Data records:

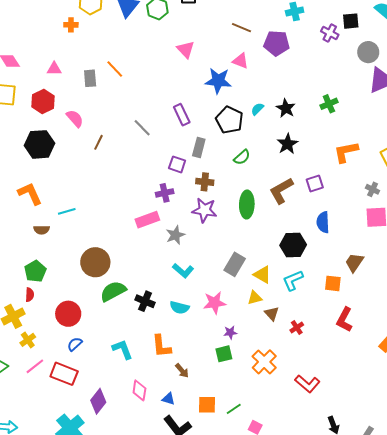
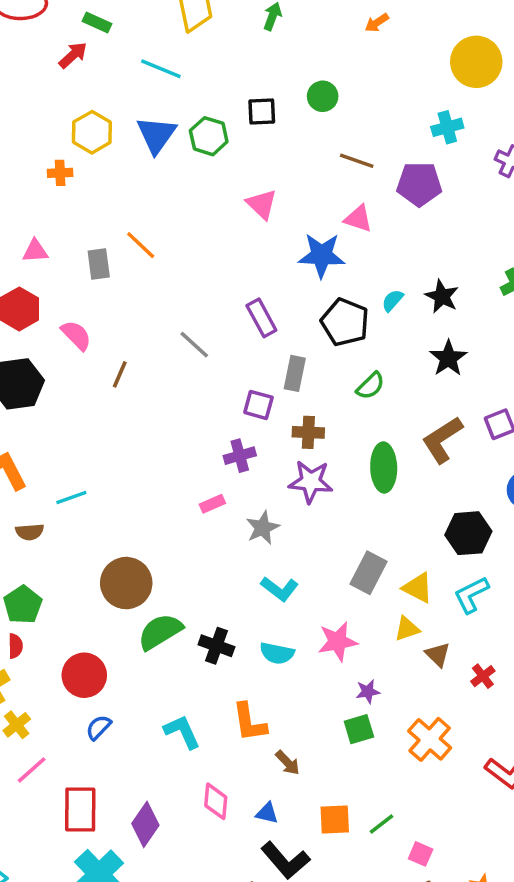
pink rectangle: (147, 220) -> (212, 504), size x0.6
red rectangle: (64, 374) -> (80, 810), moved, turned 72

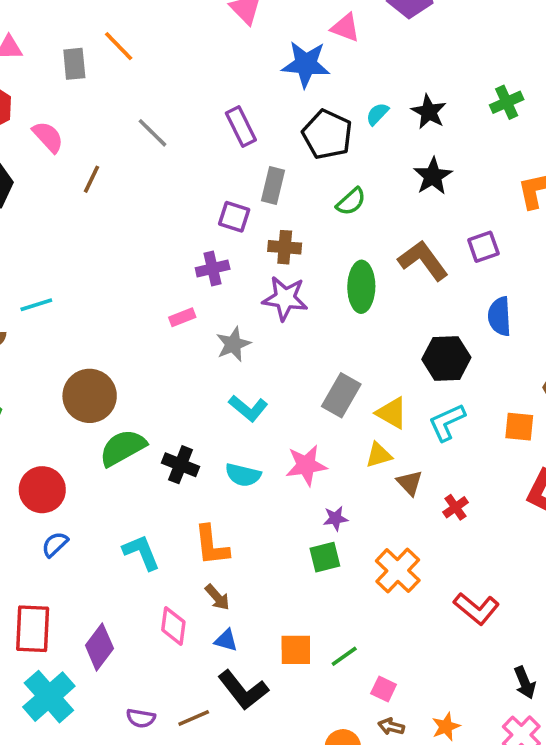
gray line: (194, 345) -> (152, 133), moved
brown L-shape: (442, 440) -> (423, 261), turned 84
brown arrow: (288, 763) -> (217, 597), moved

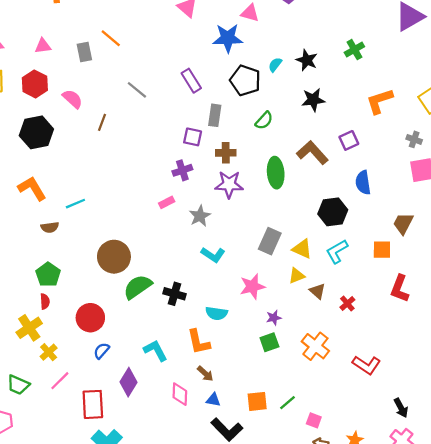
black star: (433, 176) -> (313, 100), turned 30
cyan semicircle: (243, 475) -> (217, 313), moved
purple diamond: (99, 647) -> (128, 382), moved

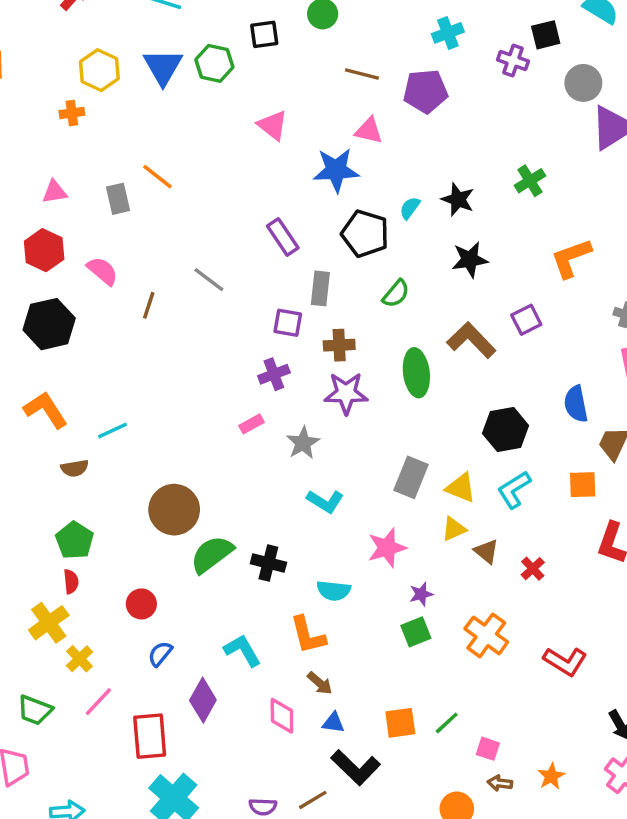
gray line: (137, 90) -> (209, 280), moved
blue semicircle: (363, 183) -> (576, 404), moved
red circle: (90, 318) -> (141, 604), size x0.7

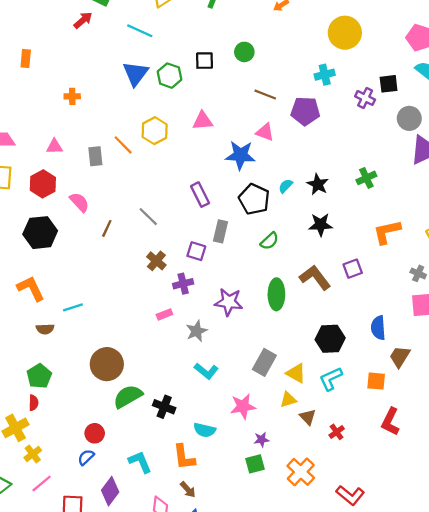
yellow hexagon: (99, 70) -> (155, 131), moved
pink triangle: (273, 125) -> (203, 121), turned -50
brown cross: (339, 345) -> (156, 261), moved, turned 36
red circle: (141, 604) -> (95, 433), moved

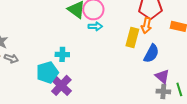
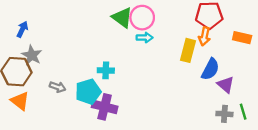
gray arrow: (11, 58) -> (58, 87), moved
purple triangle: (162, 76) -> (226, 85), moved
purple cross: (61, 85) -> (105, 107), turned -30

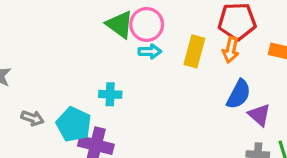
yellow rectangle: (188, 50) -> (194, 51), moved
cyan cross: (106, 70) -> (110, 94), moved
cyan pentagon: (88, 92) -> (74, 124), turned -30

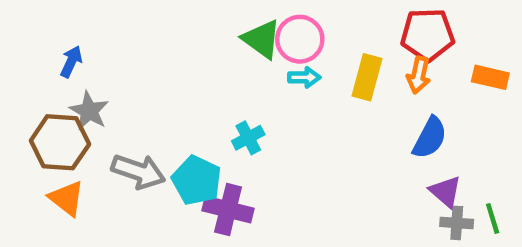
cyan cross: (110, 94) -> (248, 138), turned -30
purple triangle: (259, 115) -> (445, 192), moved
gray arrow: (32, 118) -> (138, 171), size x1.6

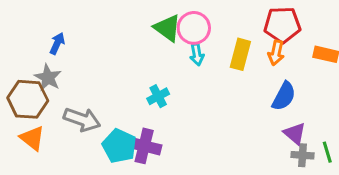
blue arrow: (71, 62) -> (57, 43), moved
cyan arrow: (304, 77) -> (197, 54), turned 80
cyan pentagon: (197, 180) -> (119, 146), moved

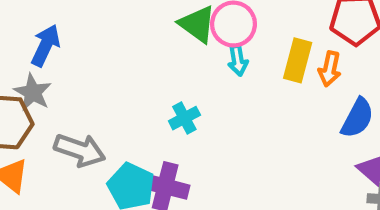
blue arrow: (57, 43) -> (46, 45), size x1.4
orange arrow: (276, 53) -> (330, 69), moved

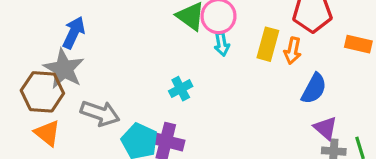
gray star: (33, 92) -> (64, 69), size x1.4

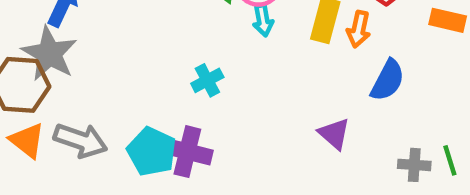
gray arrow: (100, 113) -> (81, 140), moved
purple triangle: (325, 128) -> (334, 134), moved

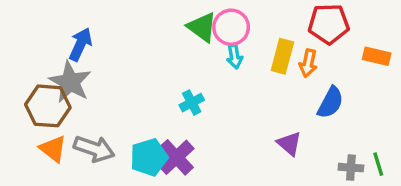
cyan pentagon: (152, 152) -> (149, 157), turned 30
purple cross: (187, 152) -> (176, 157), turned 33

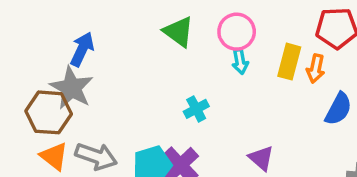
green triangle: (202, 27) -> (179, 32), moved
purple triangle: (289, 144) -> (261, 158), moved

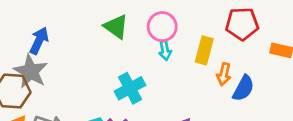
orange arrow: (316, 69) -> (224, 74), moved
cyan cross: (196, 109) -> (130, 88), size x1.5

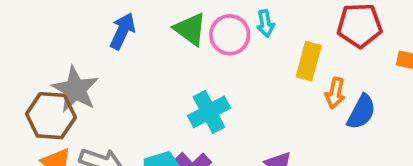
pink circle: (162, 27) -> (230, 35), moved
blue arrow: (39, 41) -> (122, 31), moved
cyan arrow: (165, 50) -> (265, 23), moved

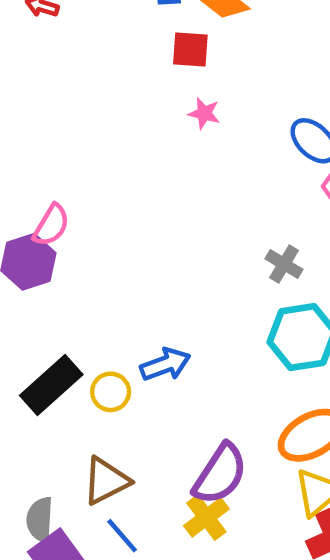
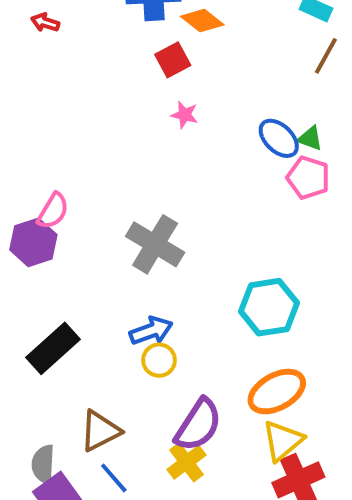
red square: (190, 49) -> (173, 60), turned -32
gray cross: (284, 264) -> (155, 244), moved, size x1.8
yellow circle: (111, 392) -> (159, 360), moved

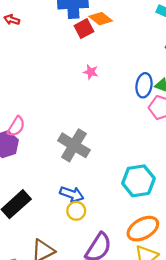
red square: (173, 60) -> (84, 29), moved
blue ellipse: (279, 138) -> (144, 85), turned 55
blue arrow: (151, 331) -> (72, 194), turned 40

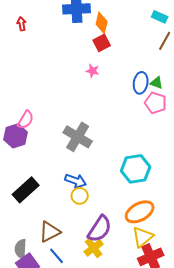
orange diamond: (101, 19) -> (102, 23), turned 65
red arrow: (12, 20) -> (22, 24), turned 64
red square: (84, 29) -> (102, 43), moved

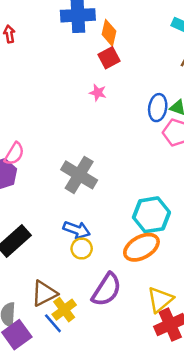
orange ellipse: (140, 212) -> (141, 247), moved
yellow cross: (94, 248) -> (64, 310), moved

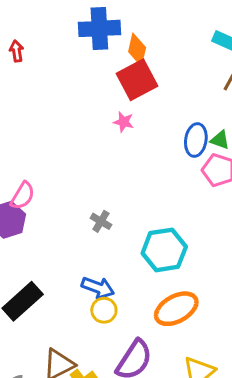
red square: (109, 58) -> (137, 80), size x1.5
gray cross: (79, 175) -> (101, 221), size x0.5
cyan hexagon: (151, 215) -> (164, 250), moved

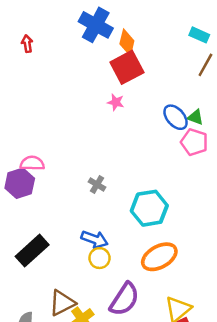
blue cross: (99, 28) -> (96, 25), turned 32
blue ellipse: (196, 140) -> (176, 117), turned -50
pink semicircle: (23, 196) -> (32, 163), turned -120

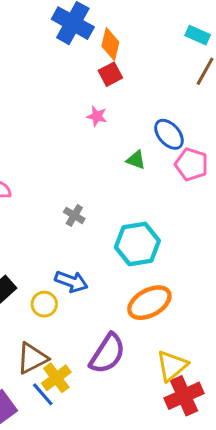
red square: (127, 67) -> (110, 74), size x0.6
green triangle: (195, 117) -> (136, 160), moved
yellow circle: (99, 258) -> (44, 304), moved

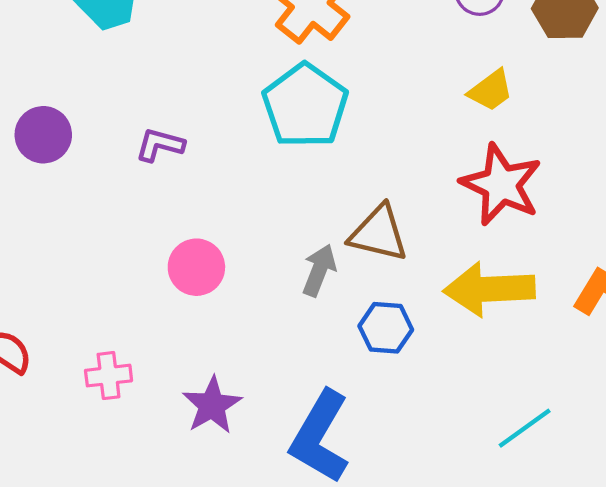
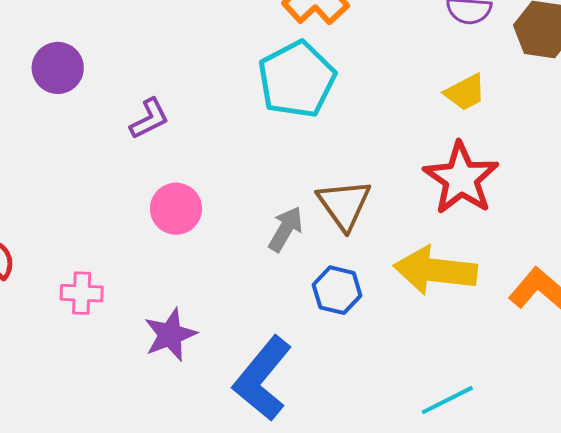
purple L-shape: (160, 145) -> (149, 119), moved, turned 129
brown triangle: (379, 233) -> (344, 204), turned 32

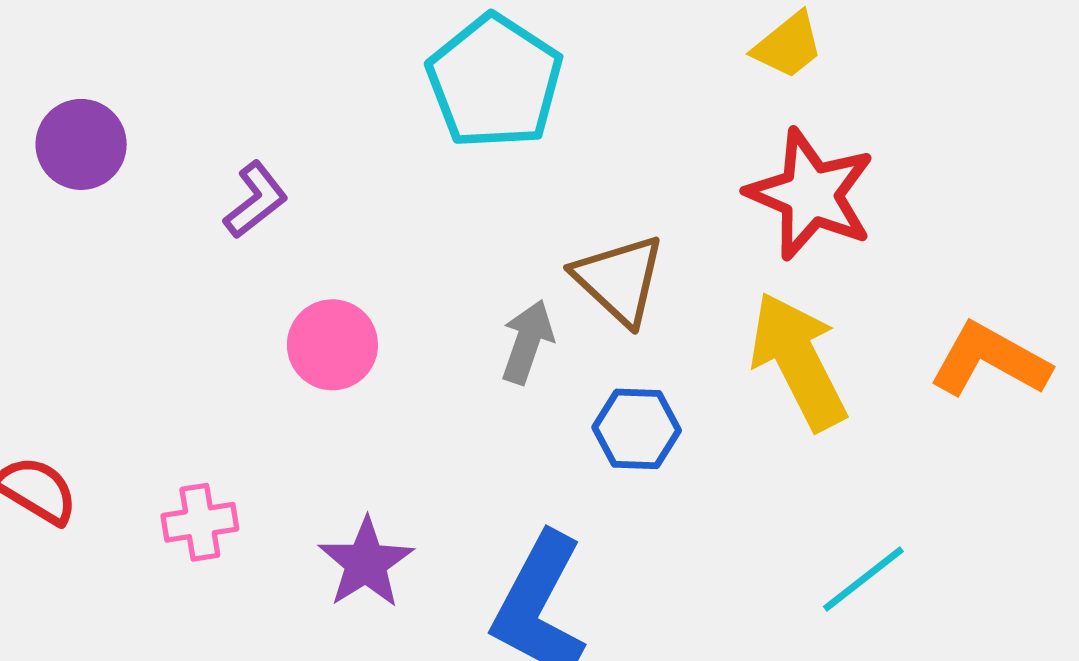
yellow arrow: (435, 270) -> (798, 361), turned 68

EXERCISE AIM:
Reading through the records above, report each line in which the string "ellipse" is found.

ANSWER SECTION:
blue ellipse: (279, 138) -> (144, 85), turned 55
orange ellipse: (140, 212) -> (141, 247), moved
blue ellipse: (196, 140) -> (176, 117), turned -50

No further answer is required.